## Your task
Using the records below, transcribe word for word the stretch from the line that contains "orange 1x1 brick [532,239,599,326] -> none" through the line that contains "none -> red 1x1 brick [436,203,490,257]", both end lines included, and nothing else.

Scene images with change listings
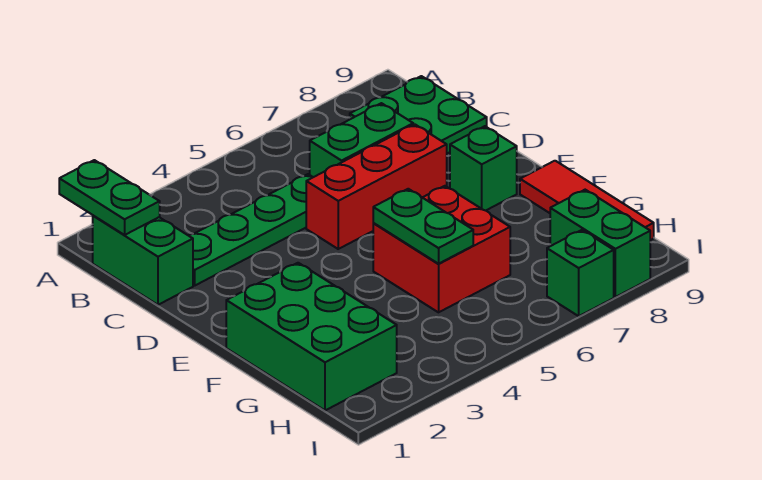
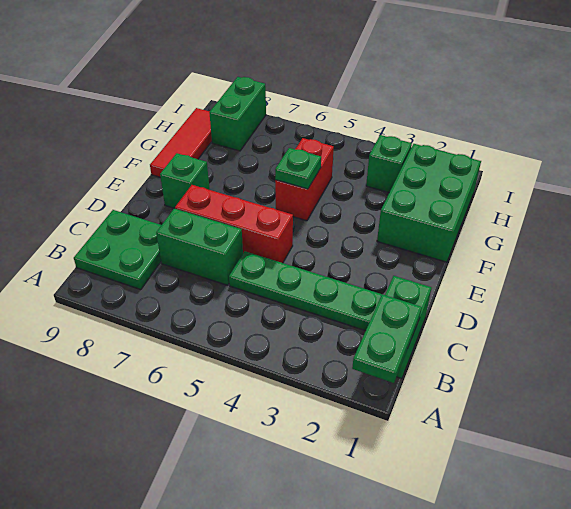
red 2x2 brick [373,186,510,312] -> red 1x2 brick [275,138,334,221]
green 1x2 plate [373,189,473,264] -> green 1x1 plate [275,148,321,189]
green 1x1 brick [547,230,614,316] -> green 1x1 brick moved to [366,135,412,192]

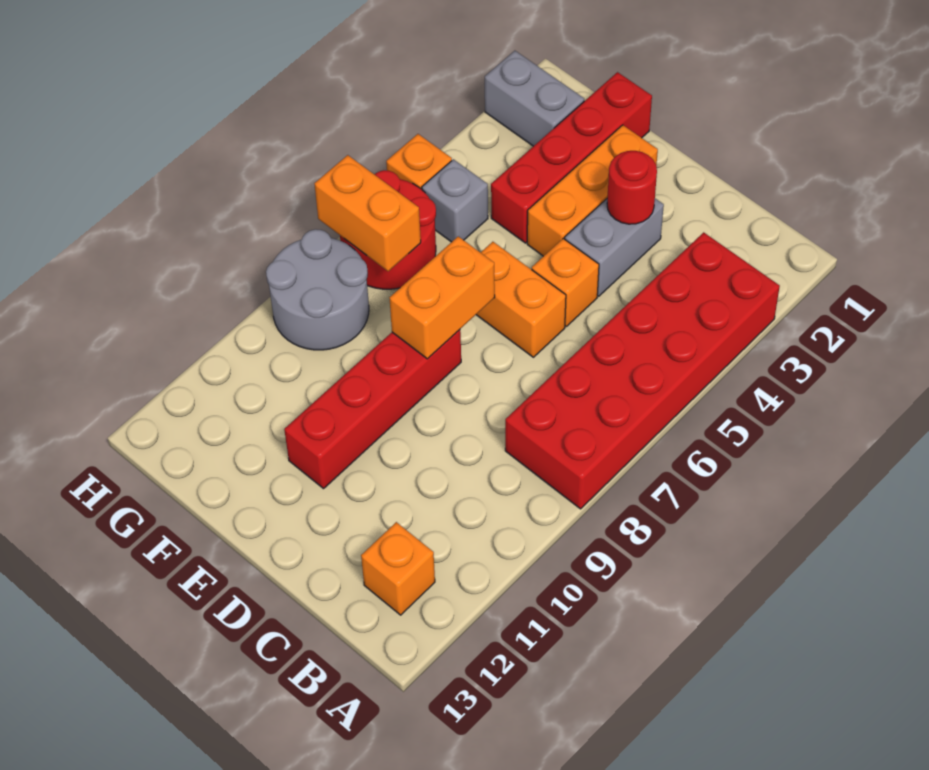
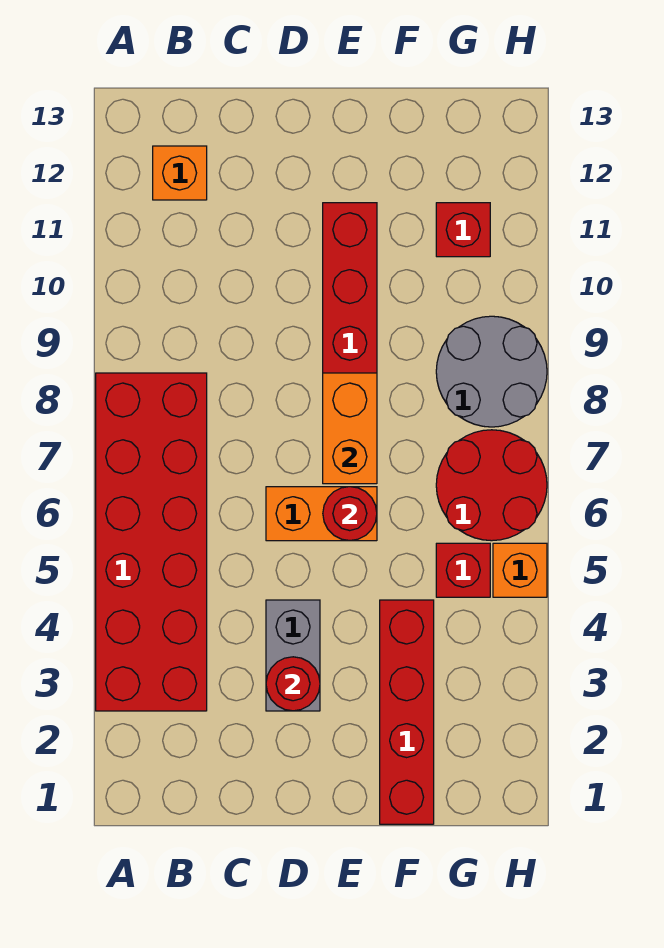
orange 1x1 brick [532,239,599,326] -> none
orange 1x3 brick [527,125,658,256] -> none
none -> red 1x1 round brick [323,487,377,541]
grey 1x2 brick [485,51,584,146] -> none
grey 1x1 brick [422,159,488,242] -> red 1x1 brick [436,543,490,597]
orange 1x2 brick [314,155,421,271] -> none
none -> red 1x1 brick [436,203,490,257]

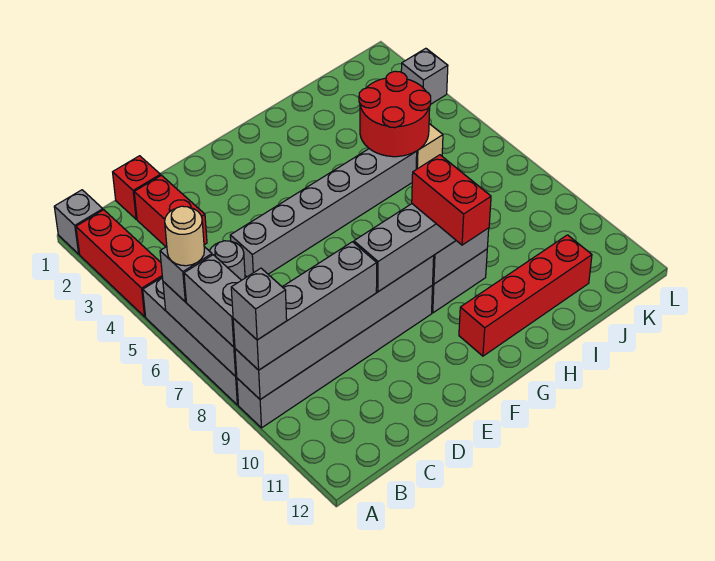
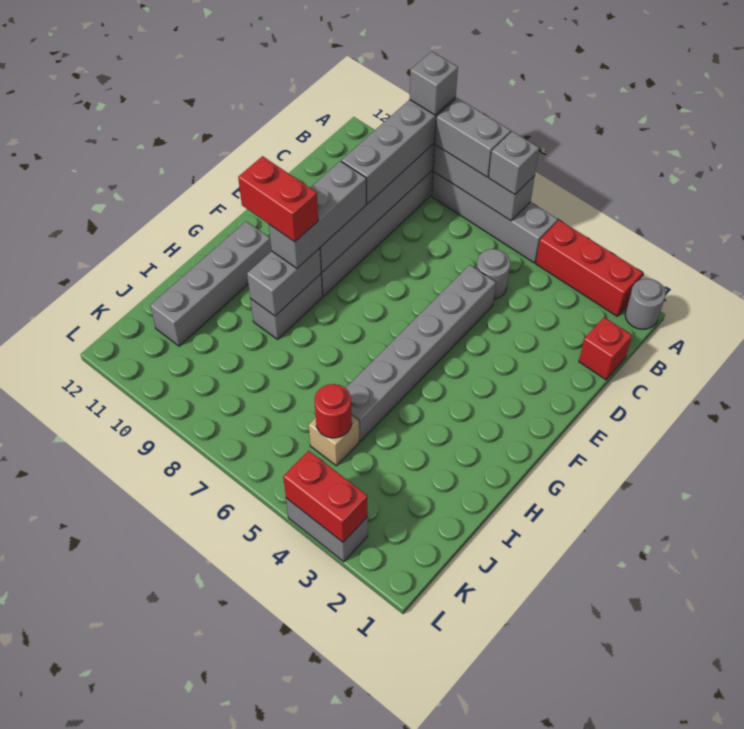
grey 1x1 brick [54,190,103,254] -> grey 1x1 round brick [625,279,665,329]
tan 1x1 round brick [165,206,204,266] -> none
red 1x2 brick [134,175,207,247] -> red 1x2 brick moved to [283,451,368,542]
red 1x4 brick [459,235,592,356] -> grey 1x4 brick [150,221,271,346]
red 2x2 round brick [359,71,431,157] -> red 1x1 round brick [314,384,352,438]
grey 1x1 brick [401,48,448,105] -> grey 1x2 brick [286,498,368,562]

## Exercise output
orange 1x1 brick [532,239,599,326] -> none
orange 1x3 brick [527,125,658,256] -> none
none -> red 1x1 round brick [323,487,377,541]
grey 1x2 brick [485,51,584,146] -> none
grey 1x1 brick [422,159,488,242] -> red 1x1 brick [436,543,490,597]
orange 1x2 brick [314,155,421,271] -> none
none -> red 1x1 brick [436,203,490,257]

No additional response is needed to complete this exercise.